WORK TO COMPLETE »
Each line of data below is to be returned exactly, leaving out any picture.

DATA SEGMENT »

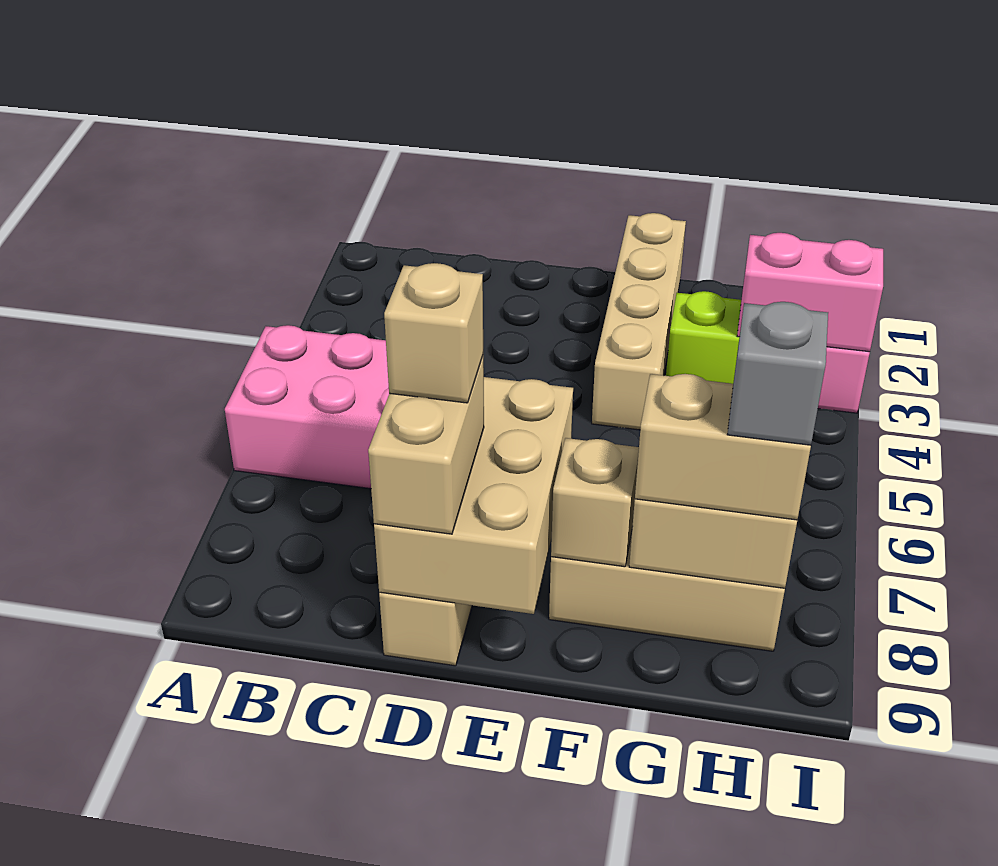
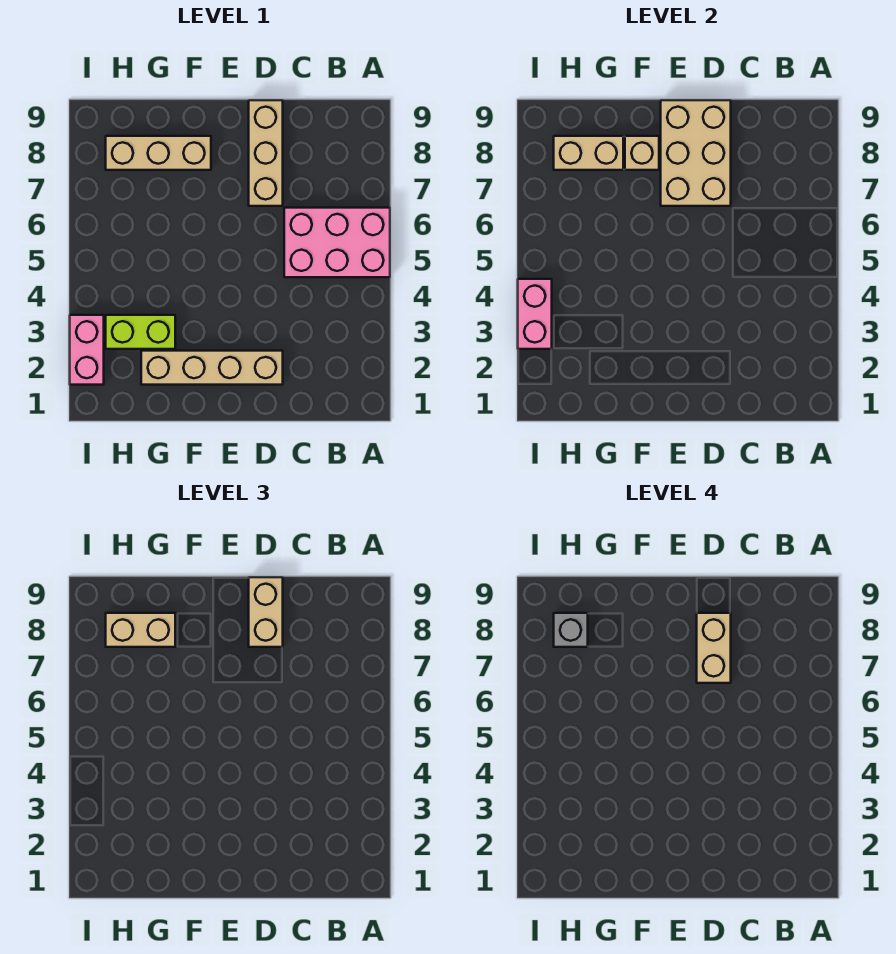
tan brick D8 level 4 -> tan brick D7:D8 level 4
tan brick F1:F4 level 1 -> tan brick D2:G2 level 1
pink brick H3:I3 level 2 -> pink brick I3:I4 level 2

RESULT FOR THIS TASK »
tan brick D8 level 4 -> tan brick D7:D8 level 4
tan brick F1:F4 level 1 -> tan brick D2:G2 level 1
pink brick H3:I3 level 2 -> pink brick I3:I4 level 2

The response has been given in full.